----- Exercise data
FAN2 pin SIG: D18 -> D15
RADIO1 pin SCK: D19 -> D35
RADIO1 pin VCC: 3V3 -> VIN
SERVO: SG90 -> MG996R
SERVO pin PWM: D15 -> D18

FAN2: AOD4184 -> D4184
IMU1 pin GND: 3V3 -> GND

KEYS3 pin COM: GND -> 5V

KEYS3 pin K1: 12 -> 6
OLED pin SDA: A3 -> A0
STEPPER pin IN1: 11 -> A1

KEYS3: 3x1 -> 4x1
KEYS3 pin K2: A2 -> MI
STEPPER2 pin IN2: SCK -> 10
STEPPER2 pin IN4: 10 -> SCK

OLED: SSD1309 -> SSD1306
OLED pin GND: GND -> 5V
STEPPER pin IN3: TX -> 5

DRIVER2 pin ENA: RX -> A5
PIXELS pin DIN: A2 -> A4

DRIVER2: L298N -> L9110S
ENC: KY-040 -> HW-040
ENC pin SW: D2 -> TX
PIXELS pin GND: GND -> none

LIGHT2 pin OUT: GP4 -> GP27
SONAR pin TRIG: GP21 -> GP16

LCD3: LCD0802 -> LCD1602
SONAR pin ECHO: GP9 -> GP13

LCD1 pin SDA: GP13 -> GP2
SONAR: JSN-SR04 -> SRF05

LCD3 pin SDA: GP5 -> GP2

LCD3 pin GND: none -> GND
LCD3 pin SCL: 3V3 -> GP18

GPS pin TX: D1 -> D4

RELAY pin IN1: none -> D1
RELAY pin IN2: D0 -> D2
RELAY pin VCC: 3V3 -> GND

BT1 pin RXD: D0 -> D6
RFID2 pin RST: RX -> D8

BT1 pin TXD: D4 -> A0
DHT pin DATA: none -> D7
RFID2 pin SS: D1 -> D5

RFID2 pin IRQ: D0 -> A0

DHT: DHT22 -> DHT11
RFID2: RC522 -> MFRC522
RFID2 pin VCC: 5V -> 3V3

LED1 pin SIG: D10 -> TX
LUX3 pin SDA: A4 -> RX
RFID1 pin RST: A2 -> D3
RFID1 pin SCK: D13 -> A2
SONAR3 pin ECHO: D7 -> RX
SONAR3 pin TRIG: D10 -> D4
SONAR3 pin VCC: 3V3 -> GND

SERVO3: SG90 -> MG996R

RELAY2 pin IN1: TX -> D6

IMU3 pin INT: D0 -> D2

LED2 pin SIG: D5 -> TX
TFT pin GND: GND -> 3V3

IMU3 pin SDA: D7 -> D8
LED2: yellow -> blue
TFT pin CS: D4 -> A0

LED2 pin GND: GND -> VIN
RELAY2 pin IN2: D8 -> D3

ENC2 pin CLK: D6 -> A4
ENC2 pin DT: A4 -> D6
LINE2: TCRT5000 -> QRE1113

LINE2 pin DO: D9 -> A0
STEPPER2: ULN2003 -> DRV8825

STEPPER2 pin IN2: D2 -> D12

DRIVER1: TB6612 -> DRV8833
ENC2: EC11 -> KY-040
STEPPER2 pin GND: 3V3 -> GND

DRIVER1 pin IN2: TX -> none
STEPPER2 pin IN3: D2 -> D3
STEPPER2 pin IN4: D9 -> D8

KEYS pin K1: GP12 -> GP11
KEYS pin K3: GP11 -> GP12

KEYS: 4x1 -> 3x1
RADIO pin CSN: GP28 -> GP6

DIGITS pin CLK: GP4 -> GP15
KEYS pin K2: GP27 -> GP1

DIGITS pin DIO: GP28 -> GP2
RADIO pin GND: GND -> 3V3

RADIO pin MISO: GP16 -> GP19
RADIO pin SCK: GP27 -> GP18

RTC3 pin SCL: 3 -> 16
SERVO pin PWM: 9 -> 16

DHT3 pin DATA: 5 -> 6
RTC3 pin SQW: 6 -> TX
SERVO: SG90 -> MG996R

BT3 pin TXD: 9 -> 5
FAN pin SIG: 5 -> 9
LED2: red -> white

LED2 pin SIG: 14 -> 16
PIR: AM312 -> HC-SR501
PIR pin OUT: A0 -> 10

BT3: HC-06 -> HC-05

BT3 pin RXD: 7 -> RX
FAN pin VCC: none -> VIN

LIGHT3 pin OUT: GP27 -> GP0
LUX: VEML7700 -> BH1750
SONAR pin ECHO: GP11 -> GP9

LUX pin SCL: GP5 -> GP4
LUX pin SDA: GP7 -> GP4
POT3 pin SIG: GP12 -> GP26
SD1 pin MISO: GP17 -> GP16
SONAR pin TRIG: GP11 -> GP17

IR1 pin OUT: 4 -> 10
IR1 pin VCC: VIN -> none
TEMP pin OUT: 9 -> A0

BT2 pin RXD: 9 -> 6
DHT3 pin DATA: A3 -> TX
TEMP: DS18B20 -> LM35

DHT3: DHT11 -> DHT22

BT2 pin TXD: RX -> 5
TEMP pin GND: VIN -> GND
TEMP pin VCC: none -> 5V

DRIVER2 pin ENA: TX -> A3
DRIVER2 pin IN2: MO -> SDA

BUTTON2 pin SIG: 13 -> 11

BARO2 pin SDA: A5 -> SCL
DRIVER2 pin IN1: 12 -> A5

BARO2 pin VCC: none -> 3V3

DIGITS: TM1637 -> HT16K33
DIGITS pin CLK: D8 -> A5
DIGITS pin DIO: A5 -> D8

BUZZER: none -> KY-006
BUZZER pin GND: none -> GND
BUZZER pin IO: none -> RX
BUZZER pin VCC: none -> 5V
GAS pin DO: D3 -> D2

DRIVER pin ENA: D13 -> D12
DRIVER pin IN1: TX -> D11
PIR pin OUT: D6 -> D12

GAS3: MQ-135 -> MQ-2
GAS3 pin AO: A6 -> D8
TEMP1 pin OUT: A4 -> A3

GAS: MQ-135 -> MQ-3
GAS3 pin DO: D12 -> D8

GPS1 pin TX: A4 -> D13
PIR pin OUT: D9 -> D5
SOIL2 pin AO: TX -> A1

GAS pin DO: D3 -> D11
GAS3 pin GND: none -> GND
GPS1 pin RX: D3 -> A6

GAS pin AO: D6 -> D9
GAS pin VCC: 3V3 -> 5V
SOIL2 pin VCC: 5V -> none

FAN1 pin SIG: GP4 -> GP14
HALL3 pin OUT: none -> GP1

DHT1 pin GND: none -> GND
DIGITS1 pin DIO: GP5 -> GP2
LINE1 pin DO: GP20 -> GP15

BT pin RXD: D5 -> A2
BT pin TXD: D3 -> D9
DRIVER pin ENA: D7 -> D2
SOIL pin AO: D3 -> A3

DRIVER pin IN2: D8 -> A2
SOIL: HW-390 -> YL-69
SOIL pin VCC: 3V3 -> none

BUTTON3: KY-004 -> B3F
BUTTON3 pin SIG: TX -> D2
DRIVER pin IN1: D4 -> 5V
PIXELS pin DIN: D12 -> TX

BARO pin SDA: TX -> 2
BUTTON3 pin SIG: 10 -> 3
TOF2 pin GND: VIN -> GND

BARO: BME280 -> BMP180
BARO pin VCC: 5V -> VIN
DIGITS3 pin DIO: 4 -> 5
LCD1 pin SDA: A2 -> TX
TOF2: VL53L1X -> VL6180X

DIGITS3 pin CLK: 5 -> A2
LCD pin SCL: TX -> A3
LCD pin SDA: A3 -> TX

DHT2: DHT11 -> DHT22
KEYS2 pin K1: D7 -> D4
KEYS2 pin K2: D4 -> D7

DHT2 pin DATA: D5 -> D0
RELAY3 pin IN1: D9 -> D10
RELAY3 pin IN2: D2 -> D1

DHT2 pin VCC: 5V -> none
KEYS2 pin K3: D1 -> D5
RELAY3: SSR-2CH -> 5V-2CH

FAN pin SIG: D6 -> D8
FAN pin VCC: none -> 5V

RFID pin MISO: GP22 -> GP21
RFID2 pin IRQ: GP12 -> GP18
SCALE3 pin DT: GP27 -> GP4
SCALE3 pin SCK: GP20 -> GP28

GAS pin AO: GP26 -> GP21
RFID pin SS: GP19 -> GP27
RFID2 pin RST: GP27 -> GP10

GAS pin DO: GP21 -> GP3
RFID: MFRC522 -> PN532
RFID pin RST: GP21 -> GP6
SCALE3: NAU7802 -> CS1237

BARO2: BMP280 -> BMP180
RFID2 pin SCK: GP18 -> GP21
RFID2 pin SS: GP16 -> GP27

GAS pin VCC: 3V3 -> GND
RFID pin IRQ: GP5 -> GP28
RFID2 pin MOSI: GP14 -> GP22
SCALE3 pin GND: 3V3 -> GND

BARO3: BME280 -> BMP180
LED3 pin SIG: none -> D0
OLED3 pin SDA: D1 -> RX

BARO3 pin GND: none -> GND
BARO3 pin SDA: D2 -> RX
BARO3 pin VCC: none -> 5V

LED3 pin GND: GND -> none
----------
→ **Problem description**: Take the listing above from its first line through the line containing "STEPPER pin IN1: 11 -> A1", and transcribe that stretch exactly, with no other lines.

→ **Exercise answer**:
FAN2 pin SIG: D18 -> D15
RADIO1 pin SCK: D19 -> D35
RADIO1 pin VCC: 3V3 -> VIN
SERVO: SG90 -> MG996R
SERVO pin PWM: D15 -> D18

FAN2: AOD4184 -> D4184
IMU1 pin GND: 3V3 -> GND

KEYS3 pin COM: GND -> 5V

KEYS3 pin K1: 12 -> 6
OLED pin SDA: A3 -> A0
STEPPER pin IN1: 11 -> A1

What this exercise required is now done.